Retype the lines below exactly, from the one that contains "The poêle/jaune at" through the last, and leave every picture out.

Stored items:
• • •
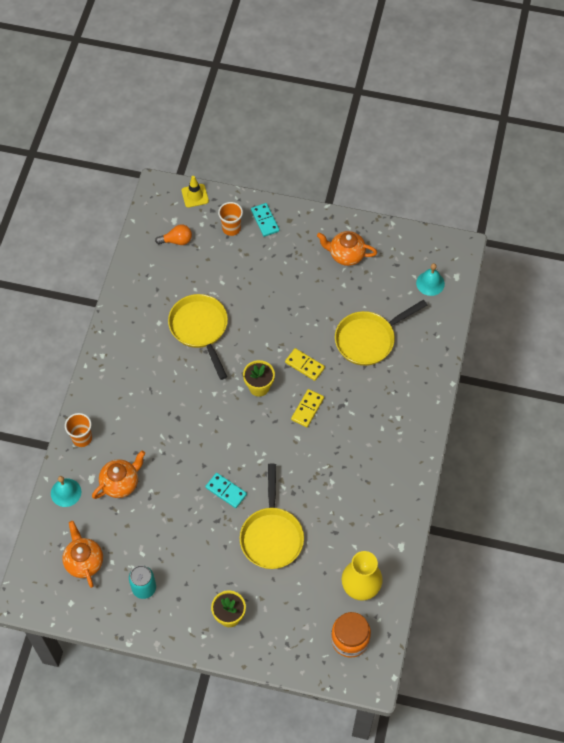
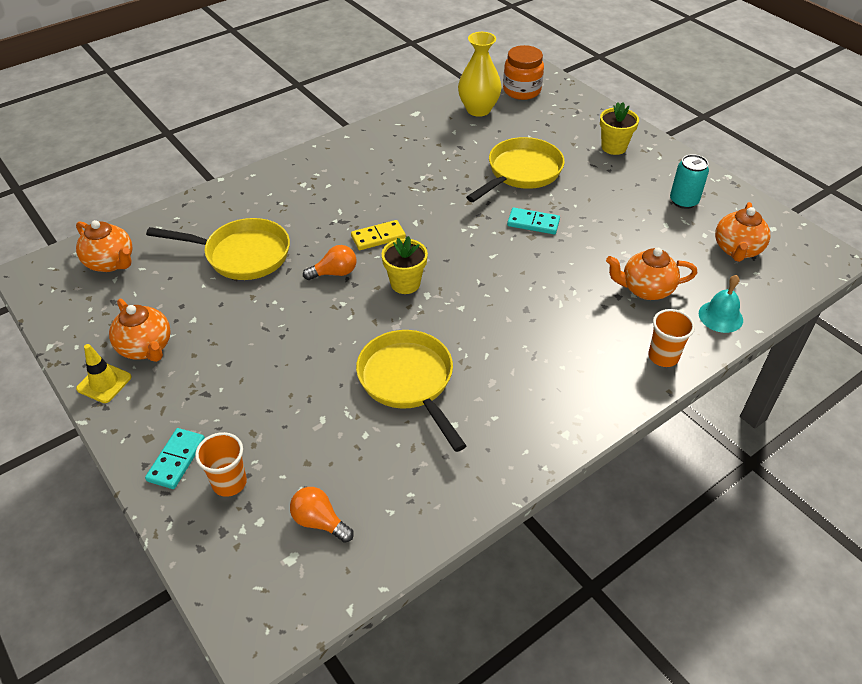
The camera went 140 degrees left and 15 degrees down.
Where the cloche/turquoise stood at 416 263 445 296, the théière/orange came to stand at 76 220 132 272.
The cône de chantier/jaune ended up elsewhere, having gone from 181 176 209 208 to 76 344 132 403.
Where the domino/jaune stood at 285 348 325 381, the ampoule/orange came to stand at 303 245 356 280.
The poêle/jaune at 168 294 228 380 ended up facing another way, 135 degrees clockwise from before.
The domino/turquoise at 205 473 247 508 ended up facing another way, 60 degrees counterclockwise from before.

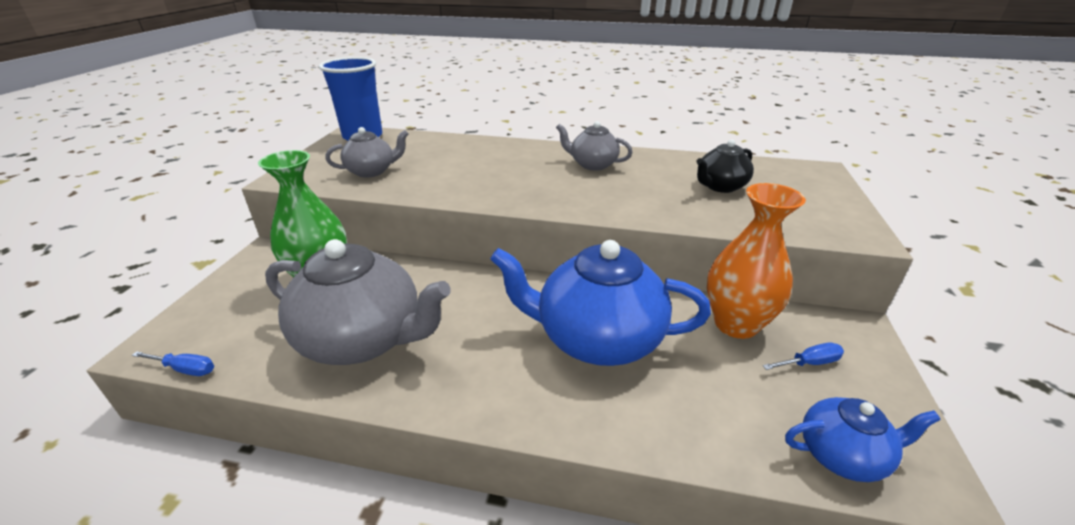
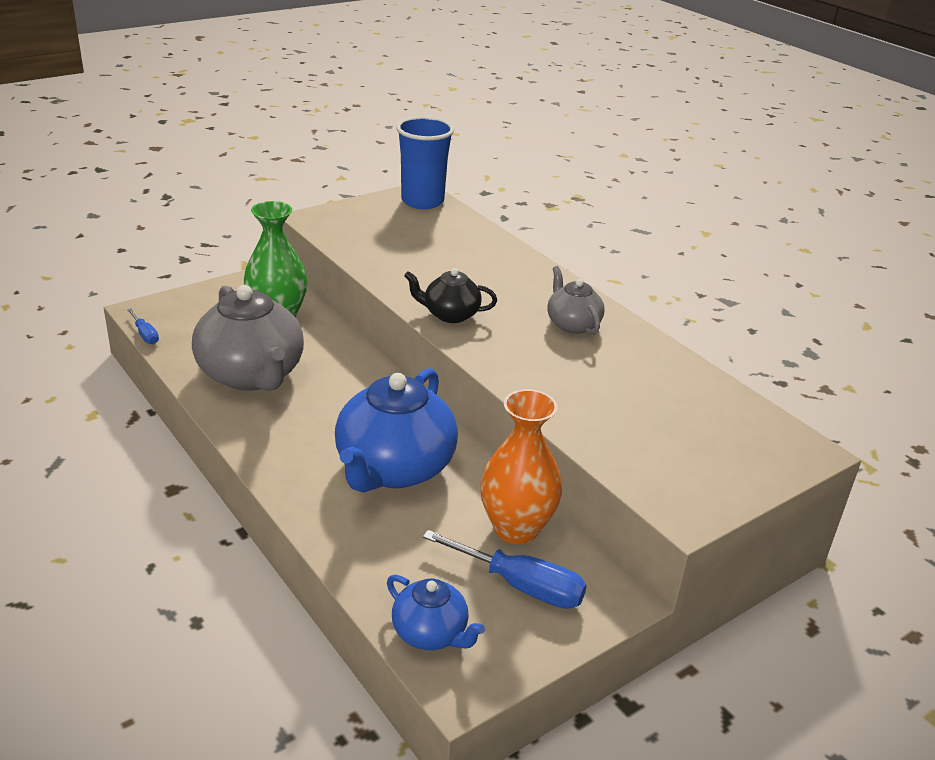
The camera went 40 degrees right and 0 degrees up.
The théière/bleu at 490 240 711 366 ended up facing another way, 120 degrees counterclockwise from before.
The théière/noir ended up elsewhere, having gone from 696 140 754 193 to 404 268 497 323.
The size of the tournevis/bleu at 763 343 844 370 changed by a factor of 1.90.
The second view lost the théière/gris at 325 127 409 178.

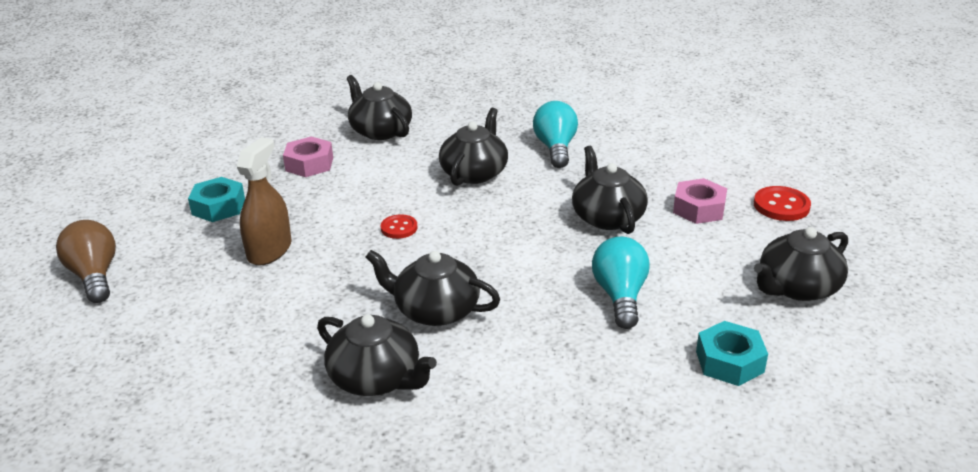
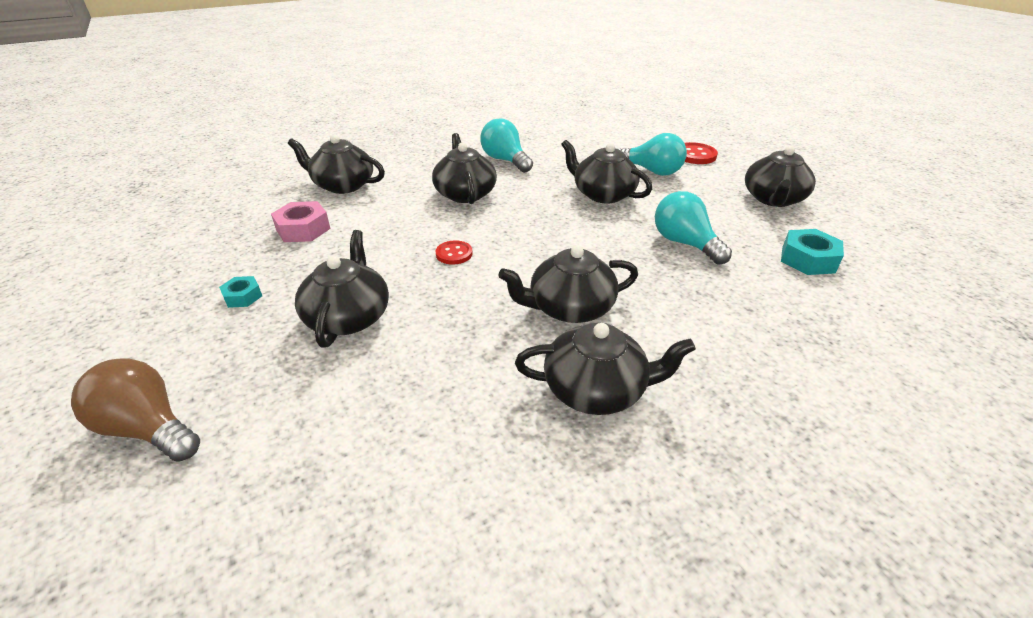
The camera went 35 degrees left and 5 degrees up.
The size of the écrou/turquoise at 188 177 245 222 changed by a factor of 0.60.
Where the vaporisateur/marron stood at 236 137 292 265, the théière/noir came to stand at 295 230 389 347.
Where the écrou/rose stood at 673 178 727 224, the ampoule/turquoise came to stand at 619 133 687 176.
• • •
FINAL ANSWER:
The poêle/jaune at 168 294 228 380 ended up facing another way, 135 degrees clockwise from before.
The domino/turquoise at 205 473 247 508 ended up facing another way, 60 degrees counterclockwise from before.

The camera went 40 degrees right and 0 degrees up.
The théière/bleu at 490 240 711 366 ended up facing another way, 120 degrees counterclockwise from before.
The théière/noir ended up elsewhere, having gone from 696 140 754 193 to 404 268 497 323.
The size of the tournevis/bleu at 763 343 844 370 changed by a factor of 1.90.
The second view lost the théière/gris at 325 127 409 178.

The camera went 35 degrees left and 5 degrees up.
The size of the écrou/turquoise at 188 177 245 222 changed by a factor of 0.60.
Where the vaporisateur/marron stood at 236 137 292 265, the théière/noir came to stand at 295 230 389 347.
Where the écrou/rose stood at 673 178 727 224, the ampoule/turquoise came to stand at 619 133 687 176.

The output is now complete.